Assignment. Copy the records that follow exactly as written, but not their pictures.
Top of Records provided
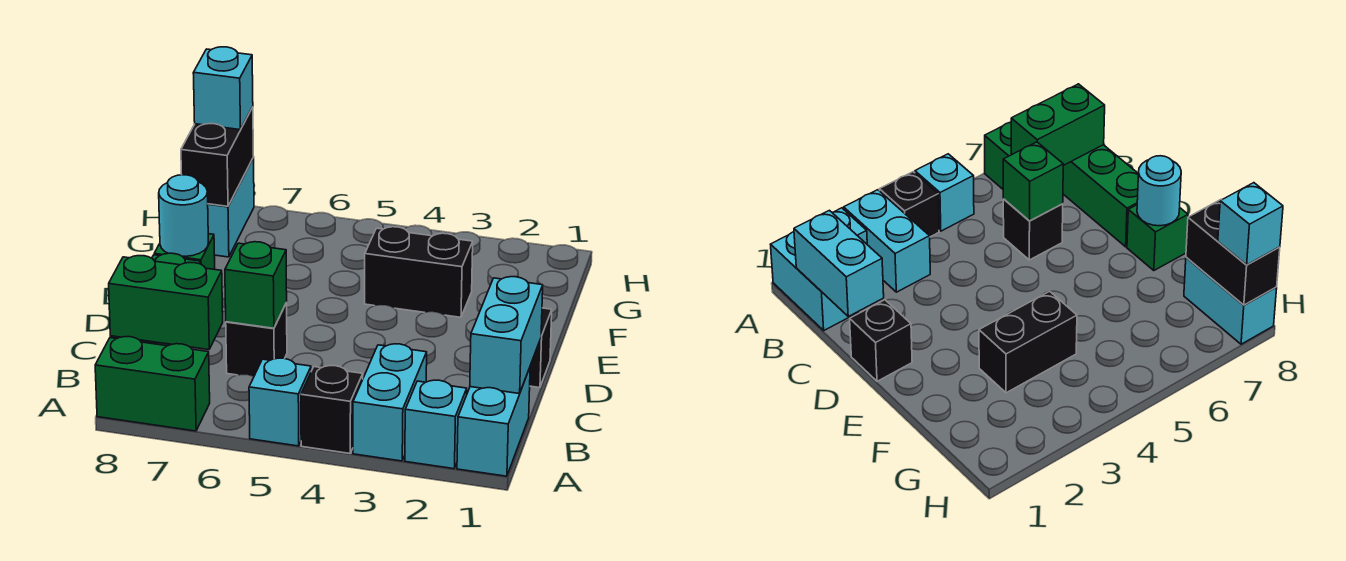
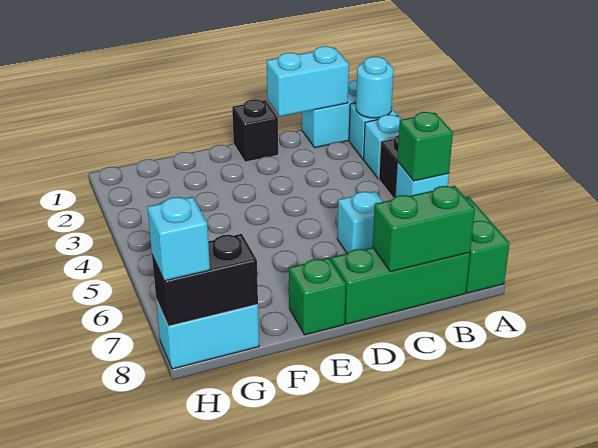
cyan brick A3:B3 level 1 -> cyan brick A3 level 1
green brick B7:B8 level 2 -> green brick B8:C8 level 2
black brick C6 level 1 -> cyan brick C6 level 1
green brick C6 level 2 -> green brick A5 level 2
cyan round brick E8 level 2 -> cyan round brick A2 level 2
black brick F3:F4 level 1 -> none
Bottom of Records provided
Output for this task.
cyan brick A3:B3 level 1 -> cyan brick A3 level 1
green brick B7:B8 level 2 -> green brick B8:C8 level 2
black brick C6 level 1 -> cyan brick C6 level 1
green brick C6 level 2 -> green brick A5 level 2
cyan round brick E8 level 2 -> cyan round brick A2 level 2
black brick F3:F4 level 1 -> none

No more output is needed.